§ ASSIGNED TASK: Reproduce verbatim all of the data given below, but do not carry over the images.

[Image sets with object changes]
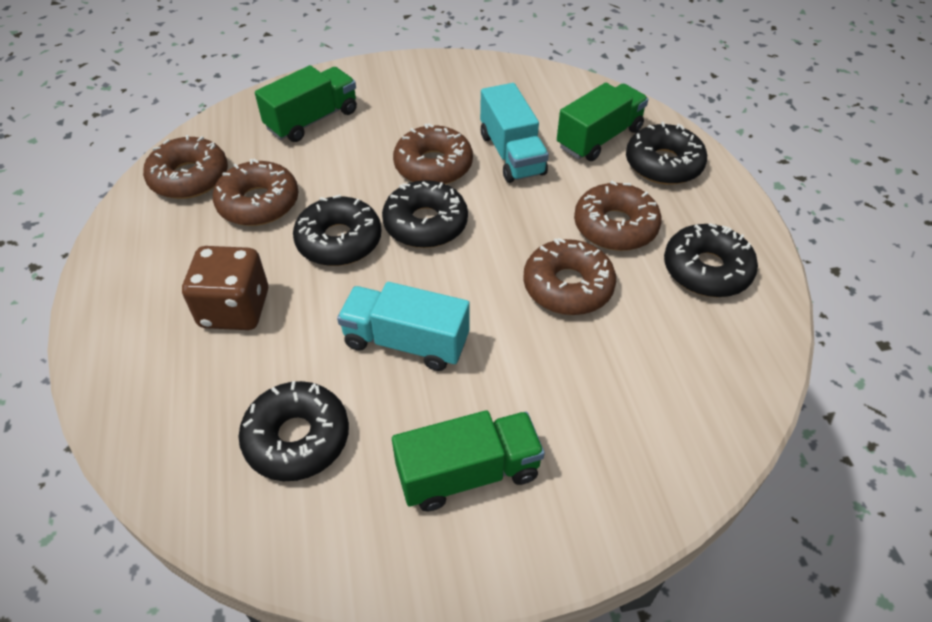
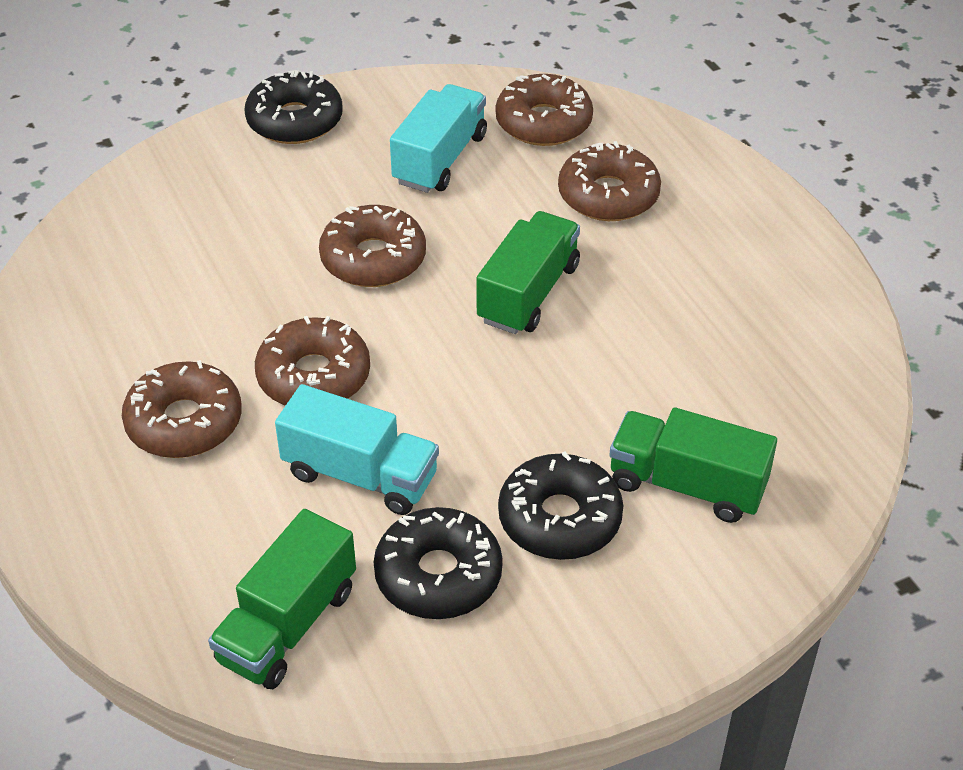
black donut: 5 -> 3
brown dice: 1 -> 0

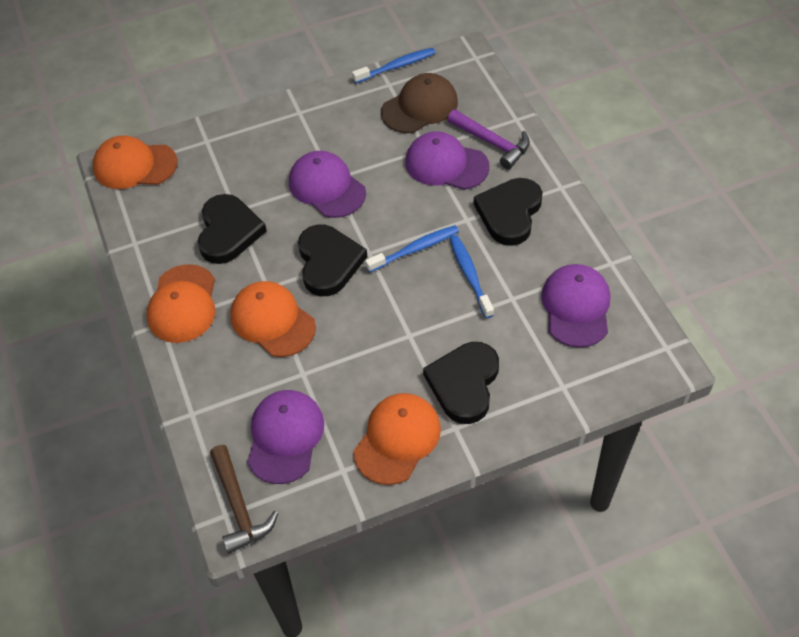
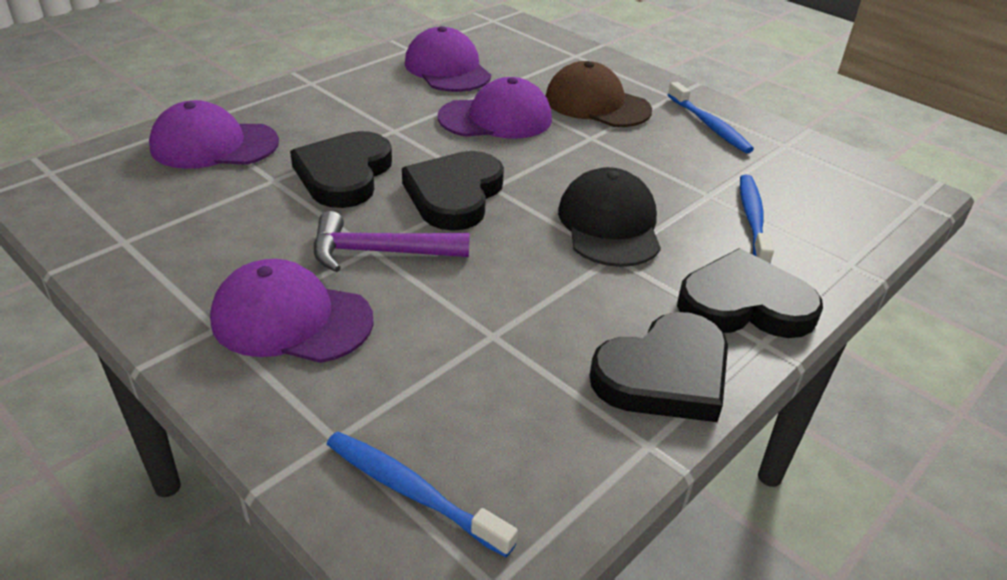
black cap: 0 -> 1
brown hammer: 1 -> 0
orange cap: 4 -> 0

§ RESPONSE AREA:
black donut: 5 -> 3
brown dice: 1 -> 0

black cap: 0 -> 1
brown hammer: 1 -> 0
orange cap: 4 -> 0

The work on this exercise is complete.